═════ SOURCE INFORMATION ═════
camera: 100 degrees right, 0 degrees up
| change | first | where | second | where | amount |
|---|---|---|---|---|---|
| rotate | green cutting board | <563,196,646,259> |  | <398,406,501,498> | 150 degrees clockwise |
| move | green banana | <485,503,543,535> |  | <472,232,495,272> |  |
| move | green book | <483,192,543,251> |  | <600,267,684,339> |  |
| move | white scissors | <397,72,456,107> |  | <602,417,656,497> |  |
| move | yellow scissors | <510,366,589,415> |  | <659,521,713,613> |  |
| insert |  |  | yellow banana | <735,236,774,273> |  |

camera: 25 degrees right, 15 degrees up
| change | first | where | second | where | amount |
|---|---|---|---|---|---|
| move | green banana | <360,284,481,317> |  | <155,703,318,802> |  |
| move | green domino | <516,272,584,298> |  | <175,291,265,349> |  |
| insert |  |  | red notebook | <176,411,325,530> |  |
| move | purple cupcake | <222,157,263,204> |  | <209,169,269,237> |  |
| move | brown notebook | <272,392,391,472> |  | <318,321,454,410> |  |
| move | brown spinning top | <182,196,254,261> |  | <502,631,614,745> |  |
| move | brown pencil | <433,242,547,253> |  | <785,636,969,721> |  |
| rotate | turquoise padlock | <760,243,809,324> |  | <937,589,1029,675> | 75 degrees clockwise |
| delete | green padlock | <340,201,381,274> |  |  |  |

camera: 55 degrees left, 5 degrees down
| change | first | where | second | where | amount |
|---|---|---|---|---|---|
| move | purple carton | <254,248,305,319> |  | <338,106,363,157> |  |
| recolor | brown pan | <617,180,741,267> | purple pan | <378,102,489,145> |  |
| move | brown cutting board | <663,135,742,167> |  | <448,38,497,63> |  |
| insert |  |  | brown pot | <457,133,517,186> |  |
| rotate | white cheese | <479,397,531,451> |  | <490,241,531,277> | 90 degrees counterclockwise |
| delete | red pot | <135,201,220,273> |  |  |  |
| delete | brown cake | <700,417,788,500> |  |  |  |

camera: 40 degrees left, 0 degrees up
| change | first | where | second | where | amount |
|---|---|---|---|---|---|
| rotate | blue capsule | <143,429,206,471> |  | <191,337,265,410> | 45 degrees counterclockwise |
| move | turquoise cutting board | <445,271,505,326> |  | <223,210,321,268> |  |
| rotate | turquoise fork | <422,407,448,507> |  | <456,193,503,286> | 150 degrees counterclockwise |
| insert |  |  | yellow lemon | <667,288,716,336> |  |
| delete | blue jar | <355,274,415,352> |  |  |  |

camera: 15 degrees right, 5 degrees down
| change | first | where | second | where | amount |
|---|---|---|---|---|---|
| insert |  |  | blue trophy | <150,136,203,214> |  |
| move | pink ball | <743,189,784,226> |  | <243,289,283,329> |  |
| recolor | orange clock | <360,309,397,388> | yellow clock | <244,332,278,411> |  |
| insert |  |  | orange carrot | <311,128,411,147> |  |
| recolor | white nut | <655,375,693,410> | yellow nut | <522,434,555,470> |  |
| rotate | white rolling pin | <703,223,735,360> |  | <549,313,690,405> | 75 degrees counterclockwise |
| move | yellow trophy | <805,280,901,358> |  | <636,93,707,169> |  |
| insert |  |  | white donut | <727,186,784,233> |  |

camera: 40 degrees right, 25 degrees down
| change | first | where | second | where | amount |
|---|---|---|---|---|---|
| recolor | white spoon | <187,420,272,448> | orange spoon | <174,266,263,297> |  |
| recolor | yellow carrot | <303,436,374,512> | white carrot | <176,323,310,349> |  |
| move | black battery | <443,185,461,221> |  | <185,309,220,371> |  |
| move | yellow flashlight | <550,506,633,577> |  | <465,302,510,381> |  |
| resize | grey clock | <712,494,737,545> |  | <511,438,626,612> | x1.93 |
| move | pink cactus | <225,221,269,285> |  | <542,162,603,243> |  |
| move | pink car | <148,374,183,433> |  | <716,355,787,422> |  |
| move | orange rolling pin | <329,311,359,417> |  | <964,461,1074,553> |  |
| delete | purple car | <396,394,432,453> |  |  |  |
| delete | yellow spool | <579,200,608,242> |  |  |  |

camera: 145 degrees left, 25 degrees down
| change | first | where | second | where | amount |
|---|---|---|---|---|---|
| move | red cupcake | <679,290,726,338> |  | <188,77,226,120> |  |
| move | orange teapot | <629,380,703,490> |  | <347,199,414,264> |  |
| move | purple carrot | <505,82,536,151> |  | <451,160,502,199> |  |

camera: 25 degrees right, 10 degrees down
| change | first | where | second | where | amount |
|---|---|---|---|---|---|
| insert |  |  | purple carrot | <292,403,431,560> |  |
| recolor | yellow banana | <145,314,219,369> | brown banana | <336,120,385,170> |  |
═════
WORK ORDER. Starting at the line that contains "green book |" and stopping after the line that contains "yellow scissors |", write out every line exactly as it appears above, and no other line.

RESULT.
| move | green book | <483,192,543,251> |  | <600,267,684,339> |  |
| move | white scissors | <397,72,456,107> |  | <602,417,656,497> |  |
| move | yellow scissors | <510,366,589,415> |  | <659,521,713,613> |  |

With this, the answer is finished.